_Brief_
Your task is to gather the lines below that hold the string "grey".

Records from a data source
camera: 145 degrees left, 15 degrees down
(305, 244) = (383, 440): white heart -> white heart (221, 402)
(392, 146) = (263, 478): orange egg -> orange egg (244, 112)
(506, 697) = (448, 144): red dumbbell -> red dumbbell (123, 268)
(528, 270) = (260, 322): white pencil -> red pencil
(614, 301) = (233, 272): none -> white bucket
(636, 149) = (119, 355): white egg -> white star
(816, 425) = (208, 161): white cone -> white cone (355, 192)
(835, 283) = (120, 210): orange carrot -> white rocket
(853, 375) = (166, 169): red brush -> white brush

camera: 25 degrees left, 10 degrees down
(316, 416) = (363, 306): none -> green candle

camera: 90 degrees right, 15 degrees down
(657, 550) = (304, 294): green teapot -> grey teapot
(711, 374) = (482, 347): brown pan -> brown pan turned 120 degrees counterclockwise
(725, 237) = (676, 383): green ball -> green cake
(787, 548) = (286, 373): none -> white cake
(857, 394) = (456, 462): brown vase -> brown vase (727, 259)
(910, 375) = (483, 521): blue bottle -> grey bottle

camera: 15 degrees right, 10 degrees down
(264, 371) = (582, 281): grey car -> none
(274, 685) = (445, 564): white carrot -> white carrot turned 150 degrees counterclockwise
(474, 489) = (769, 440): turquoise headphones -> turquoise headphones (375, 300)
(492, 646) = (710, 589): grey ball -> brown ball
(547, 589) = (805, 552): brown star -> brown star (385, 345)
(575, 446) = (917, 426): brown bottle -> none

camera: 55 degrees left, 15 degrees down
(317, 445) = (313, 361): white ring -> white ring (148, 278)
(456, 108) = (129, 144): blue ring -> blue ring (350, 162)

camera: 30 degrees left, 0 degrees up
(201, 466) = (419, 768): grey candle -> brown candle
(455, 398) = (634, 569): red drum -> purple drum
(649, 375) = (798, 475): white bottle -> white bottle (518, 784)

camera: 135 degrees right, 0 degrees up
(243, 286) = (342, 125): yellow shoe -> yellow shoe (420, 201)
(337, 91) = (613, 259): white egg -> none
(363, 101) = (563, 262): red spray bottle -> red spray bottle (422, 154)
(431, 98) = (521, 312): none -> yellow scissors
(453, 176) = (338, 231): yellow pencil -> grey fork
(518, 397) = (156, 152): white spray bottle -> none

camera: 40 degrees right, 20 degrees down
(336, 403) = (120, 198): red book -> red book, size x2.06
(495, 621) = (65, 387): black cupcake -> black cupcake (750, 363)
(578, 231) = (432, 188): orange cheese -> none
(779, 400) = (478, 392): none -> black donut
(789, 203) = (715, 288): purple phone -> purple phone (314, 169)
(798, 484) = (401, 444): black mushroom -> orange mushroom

_Result_
(657, 550) = (304, 294): green teapot -> grey teapot
(910, 375) = (483, 521): blue bottle -> grey bottle
(264, 371) = (582, 281): grey car -> none
(492, 646) = (710, 589): grey ball -> brown ball
(201, 466) = (419, 768): grey candle -> brown candle
(453, 176) = (338, 231): yellow pencil -> grey fork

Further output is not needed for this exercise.